Go through the records and filter out every line lacking the word "button"; copy the lines that remain.

** Data section follows **

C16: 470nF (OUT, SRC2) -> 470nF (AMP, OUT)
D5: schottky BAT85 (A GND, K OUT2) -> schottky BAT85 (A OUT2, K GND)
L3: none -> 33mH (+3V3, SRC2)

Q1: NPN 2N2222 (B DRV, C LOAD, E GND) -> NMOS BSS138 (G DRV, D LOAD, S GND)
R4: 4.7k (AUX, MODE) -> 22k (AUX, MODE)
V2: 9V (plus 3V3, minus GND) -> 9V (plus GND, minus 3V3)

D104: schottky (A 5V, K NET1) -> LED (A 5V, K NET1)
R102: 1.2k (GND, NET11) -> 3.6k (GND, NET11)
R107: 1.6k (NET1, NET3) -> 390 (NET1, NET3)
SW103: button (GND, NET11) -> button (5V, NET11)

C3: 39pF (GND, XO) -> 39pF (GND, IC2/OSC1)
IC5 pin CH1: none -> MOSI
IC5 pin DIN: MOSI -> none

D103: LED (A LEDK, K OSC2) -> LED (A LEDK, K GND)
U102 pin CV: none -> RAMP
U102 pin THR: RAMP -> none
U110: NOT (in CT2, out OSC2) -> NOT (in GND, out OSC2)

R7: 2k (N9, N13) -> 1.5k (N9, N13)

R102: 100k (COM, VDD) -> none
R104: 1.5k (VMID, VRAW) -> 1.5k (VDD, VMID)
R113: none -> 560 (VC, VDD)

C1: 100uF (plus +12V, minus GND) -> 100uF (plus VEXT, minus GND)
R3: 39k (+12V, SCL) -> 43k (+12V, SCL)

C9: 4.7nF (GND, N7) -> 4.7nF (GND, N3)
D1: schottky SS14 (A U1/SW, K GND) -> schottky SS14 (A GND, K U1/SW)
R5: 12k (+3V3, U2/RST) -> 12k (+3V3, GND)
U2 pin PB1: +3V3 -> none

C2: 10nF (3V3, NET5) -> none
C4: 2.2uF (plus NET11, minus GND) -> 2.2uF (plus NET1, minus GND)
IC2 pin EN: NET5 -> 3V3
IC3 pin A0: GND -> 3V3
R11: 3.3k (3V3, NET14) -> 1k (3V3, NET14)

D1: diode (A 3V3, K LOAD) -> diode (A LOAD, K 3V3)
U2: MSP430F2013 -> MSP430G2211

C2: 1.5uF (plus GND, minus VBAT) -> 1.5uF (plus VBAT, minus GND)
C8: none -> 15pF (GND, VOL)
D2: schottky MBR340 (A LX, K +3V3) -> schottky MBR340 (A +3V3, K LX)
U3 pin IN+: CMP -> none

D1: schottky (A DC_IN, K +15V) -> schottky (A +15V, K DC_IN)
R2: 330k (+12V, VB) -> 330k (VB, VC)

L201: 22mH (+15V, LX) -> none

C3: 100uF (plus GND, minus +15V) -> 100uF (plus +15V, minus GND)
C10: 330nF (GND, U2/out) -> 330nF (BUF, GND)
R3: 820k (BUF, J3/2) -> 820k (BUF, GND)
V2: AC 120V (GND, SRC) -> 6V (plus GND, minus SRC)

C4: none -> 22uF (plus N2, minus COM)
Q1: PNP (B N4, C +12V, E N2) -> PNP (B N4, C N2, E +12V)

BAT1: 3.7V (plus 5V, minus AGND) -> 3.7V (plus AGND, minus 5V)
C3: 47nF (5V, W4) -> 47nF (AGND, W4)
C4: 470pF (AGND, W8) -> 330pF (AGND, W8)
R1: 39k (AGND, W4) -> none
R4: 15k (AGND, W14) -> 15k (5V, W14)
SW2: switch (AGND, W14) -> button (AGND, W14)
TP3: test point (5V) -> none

** End of Data section **

> **Answer box**:
SW103: button (GND, NET11) -> button (5V, NET11)
SW2: switch (AGND, W14) -> button (AGND, W14)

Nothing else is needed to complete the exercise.